===== GIVEN DATA
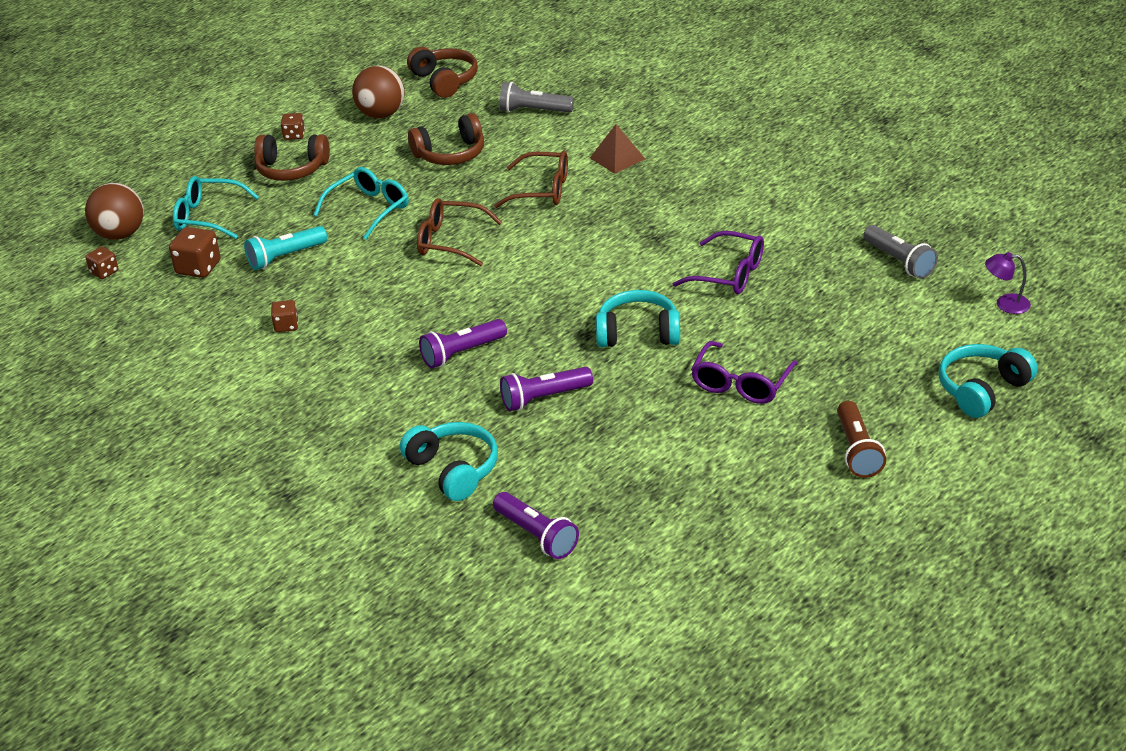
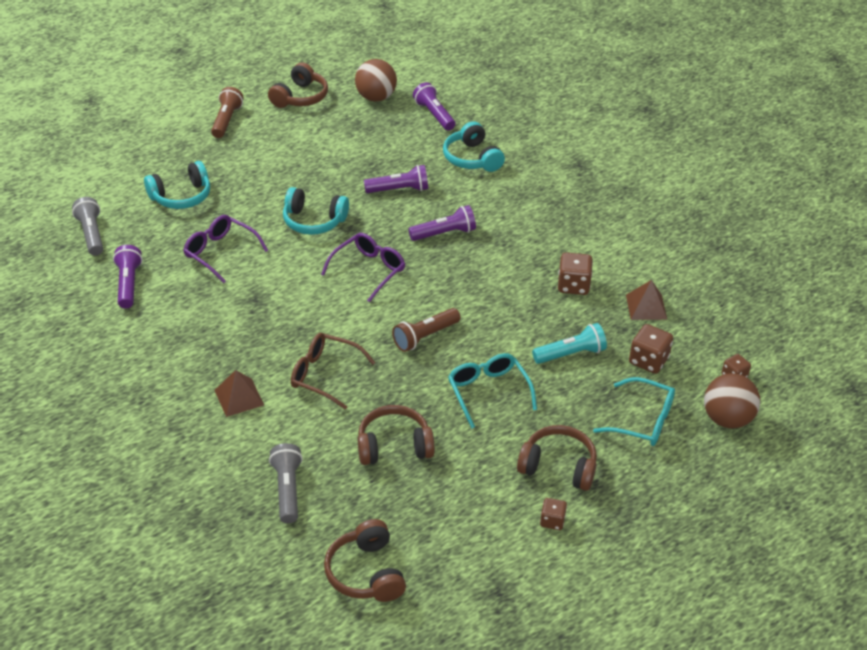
camera: 170 degrees left, 5 degrees up
brown dice [271,300,298,332] -> brown dice [558,252,593,295], size x1.63
turquoise glasses [314,167,409,240] -> turquoise glasses turned 105 degrees clockwise [448,353,537,428]
brown ball [352,65,405,118] -> brown ball moved to [355,59,397,102]
brown glasses [417,198,502,266] -> brown flashlight [392,308,461,352]
grey flashlight [499,82,574,113] -> grey flashlight turned 120 degrees counterclockwise [269,443,303,523]
purple glasses [691,341,798,404] -> purple glasses moved to [321,233,405,302]
turquoise headphones [939,344,1038,418] -> turquoise headphones moved to [144,161,210,209]
purple lamp [985,252,1031,314] -> none
none -> purple flashlight [113,245,143,308]
none -> brown headphones [268,62,328,108]
none -> brown pyramid [626,280,667,320]

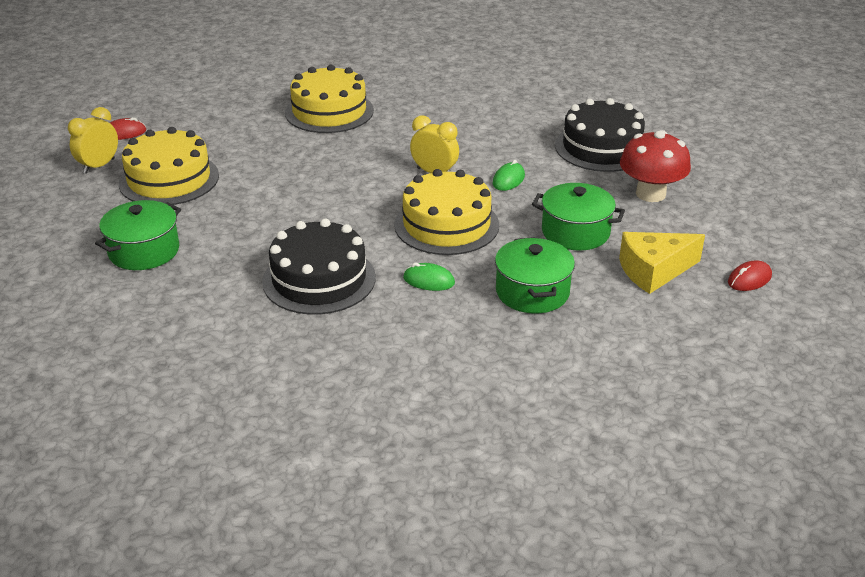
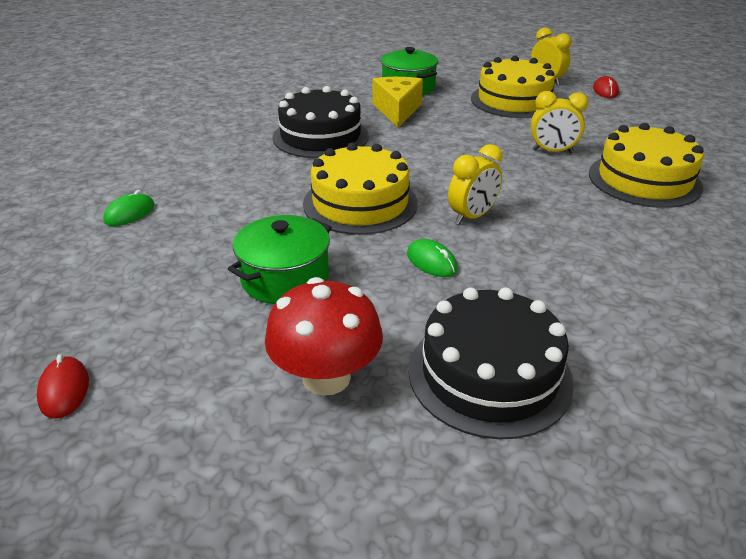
camera: 110 degrees right, 0 degrees up
green mouse [403,262,455,291] -> green mouse moved to [103,190,155,226]
green pot [495,237,575,313] -> none
yellow cheese [619,232,705,294] -> yellow cheese moved to [373,77,423,128]
none -> yellow clock [531,91,588,153]

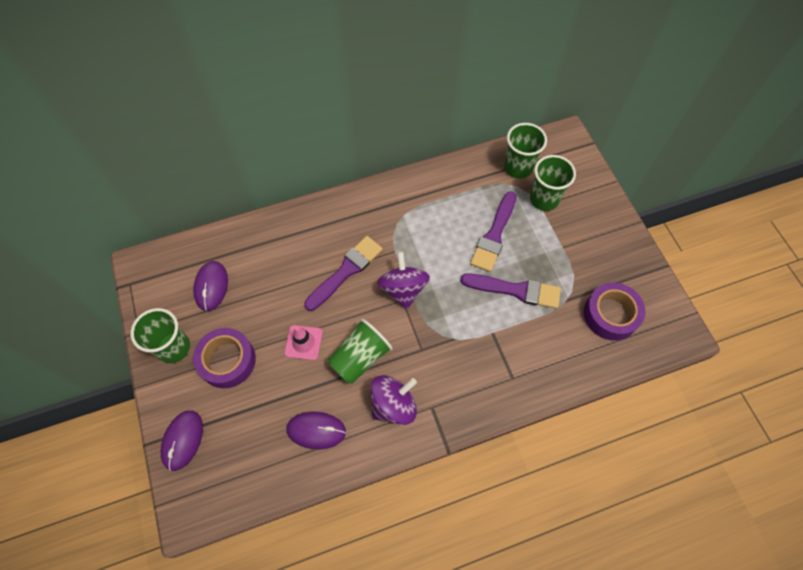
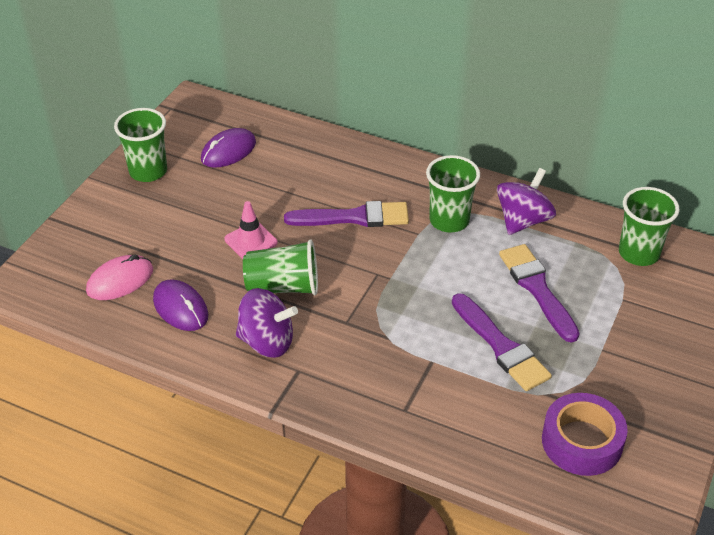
camera: 45 degrees right, 20 degrees down
purple mouse [160,411,203,471] -> none
purple tape [193,328,256,388] -> none
purple spinning top [377,251,430,309] -> purple spinning top moved to [497,168,556,235]
purple brush [470,191,517,272] -> purple brush turned 90 degrees clockwise [499,244,580,343]
green cup [530,155,576,211] -> green cup moved to [426,155,480,233]
none -> pink mouse [86,255,153,300]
==========
### [PROBLEM]
Every line above that holds the string "camera" should be copied out.

### [RESPONSE TO THE TASK]
camera: 170 degrees left, 5 degrees up
camera: 110 degrees right, 0 degrees up
camera: 45 degrees right, 20 degrees down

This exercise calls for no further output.